Segment Open
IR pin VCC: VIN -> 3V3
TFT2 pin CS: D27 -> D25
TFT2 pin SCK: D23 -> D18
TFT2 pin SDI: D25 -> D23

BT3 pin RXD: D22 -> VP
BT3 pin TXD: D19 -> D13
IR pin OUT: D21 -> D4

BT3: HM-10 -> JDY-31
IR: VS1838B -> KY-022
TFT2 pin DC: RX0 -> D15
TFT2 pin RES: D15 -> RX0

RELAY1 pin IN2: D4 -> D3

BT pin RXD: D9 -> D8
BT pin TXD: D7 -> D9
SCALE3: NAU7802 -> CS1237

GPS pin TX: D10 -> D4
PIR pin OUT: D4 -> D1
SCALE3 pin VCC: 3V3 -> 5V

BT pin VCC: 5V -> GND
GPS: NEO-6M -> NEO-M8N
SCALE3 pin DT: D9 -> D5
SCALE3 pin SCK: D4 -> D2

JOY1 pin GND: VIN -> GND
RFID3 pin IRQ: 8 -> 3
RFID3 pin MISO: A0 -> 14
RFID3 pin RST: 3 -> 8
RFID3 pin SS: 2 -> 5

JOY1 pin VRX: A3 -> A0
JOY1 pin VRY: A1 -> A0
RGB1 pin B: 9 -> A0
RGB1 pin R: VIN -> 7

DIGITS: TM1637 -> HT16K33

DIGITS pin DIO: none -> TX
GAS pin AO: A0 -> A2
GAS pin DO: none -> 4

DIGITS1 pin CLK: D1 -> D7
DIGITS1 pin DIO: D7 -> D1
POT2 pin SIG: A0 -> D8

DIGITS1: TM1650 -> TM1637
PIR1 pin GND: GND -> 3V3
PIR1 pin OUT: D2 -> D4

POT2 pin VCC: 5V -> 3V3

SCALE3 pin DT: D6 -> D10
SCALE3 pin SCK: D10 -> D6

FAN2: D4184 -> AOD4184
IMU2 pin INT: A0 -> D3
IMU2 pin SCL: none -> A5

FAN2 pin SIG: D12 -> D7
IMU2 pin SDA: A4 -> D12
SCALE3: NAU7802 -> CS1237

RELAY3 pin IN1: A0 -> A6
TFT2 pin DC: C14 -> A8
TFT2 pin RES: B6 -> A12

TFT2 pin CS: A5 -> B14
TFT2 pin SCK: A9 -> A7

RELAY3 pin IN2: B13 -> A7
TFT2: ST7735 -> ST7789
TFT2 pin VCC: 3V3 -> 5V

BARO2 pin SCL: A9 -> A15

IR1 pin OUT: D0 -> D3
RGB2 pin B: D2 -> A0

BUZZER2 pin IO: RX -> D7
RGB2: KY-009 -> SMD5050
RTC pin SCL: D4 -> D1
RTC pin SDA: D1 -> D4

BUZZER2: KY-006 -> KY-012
Segment Closed
What you are asked to do →
Only the lines from the one containing "RGB2 pin B: D2 -> A0" to the end of the data should be printed, exactly as they stand.

The answer →
RGB2 pin B: D2 -> A0

BUZZER2 pin IO: RX -> D7
RGB2: KY-009 -> SMD5050
RTC pin SCL: D4 -> D1
RTC pin SDA: D1 -> D4

BUZZER2: KY-006 -> KY-012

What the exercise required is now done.